→ PROVIDED DATA
━━━━━━━━━━━━━━━━━━━━

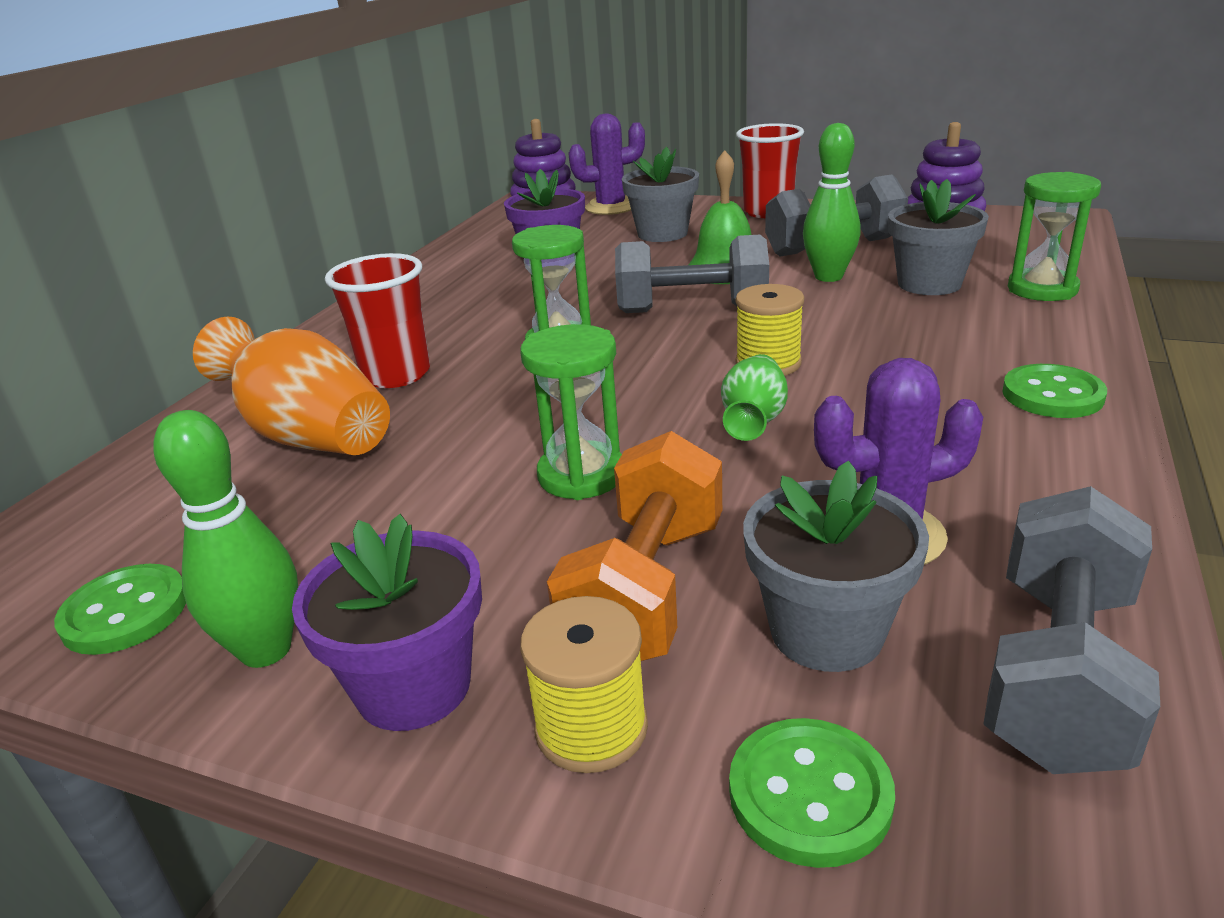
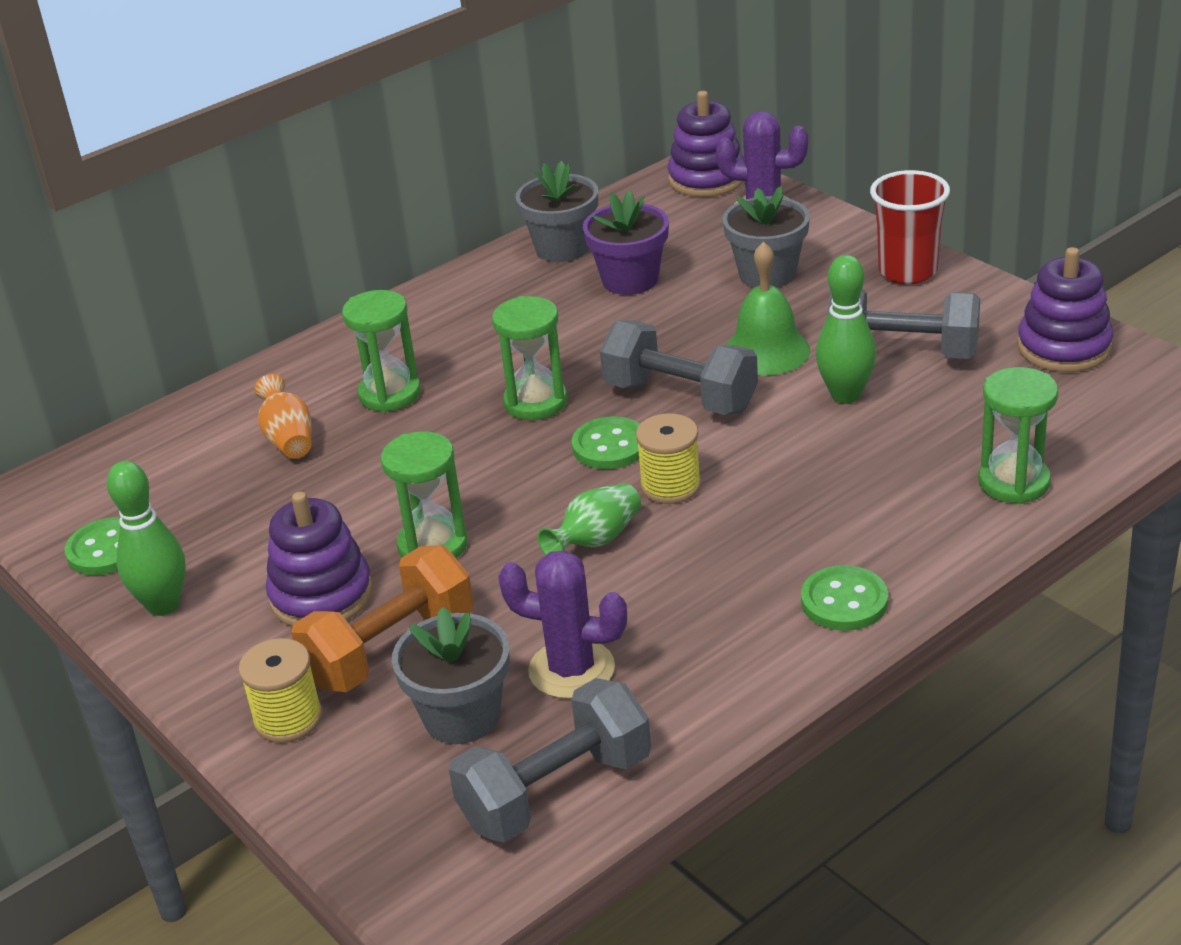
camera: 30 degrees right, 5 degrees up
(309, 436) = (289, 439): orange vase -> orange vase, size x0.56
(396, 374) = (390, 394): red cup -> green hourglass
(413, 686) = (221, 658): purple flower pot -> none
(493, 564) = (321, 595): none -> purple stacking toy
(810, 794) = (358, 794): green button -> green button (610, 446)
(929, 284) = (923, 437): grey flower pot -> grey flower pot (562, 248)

━━━━━━━━━━━━━━━━━━━━

→ EXERCISE
All lines from the one containing "(810, 794) = (358, 794): green" through the last line of the data must be set down exactly. No other lines belong in the answer.

→ SOLUTION TO THE EXERCISE
(810, 794) = (358, 794): green button -> green button (610, 446)
(929, 284) = (923, 437): grey flower pot -> grey flower pot (562, 248)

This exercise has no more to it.